WHAT IS EXPECTED:
Exactly the lines starting at the line containing "yellow brick D9" and ending at the line containing "cyan brick G7 level 1 -> none" are to be written out from the listing below, both included.

··· ENTRIES SHOWN

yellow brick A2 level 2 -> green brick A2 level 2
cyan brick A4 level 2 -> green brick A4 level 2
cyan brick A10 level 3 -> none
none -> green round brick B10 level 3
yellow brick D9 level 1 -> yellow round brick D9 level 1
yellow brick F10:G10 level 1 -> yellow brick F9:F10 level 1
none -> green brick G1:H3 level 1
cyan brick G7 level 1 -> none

······
··· ENTRIES SHOWN

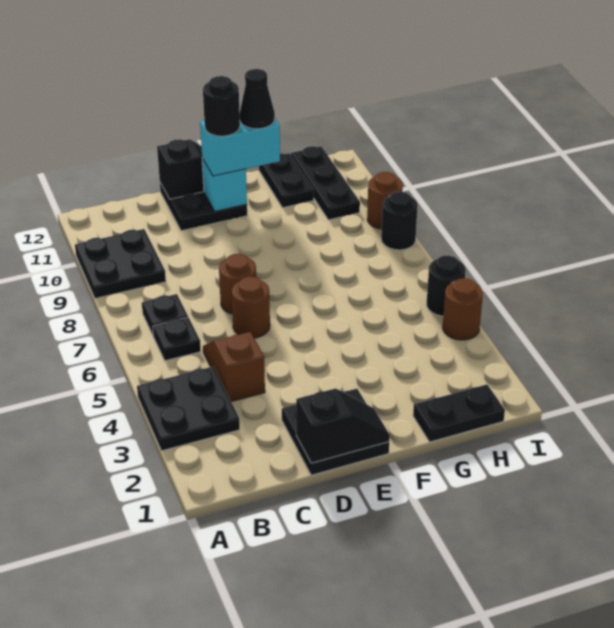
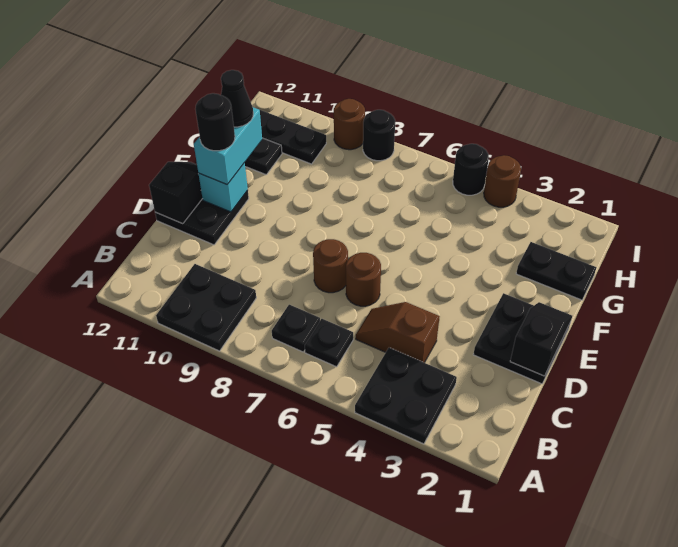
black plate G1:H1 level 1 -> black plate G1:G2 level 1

······

PROBLEM SOLUTION:
yellow brick D9 level 1 -> yellow round brick D9 level 1
yellow brick F10:G10 level 1 -> yellow brick F9:F10 level 1
none -> green brick G1:H3 level 1
cyan brick G7 level 1 -> none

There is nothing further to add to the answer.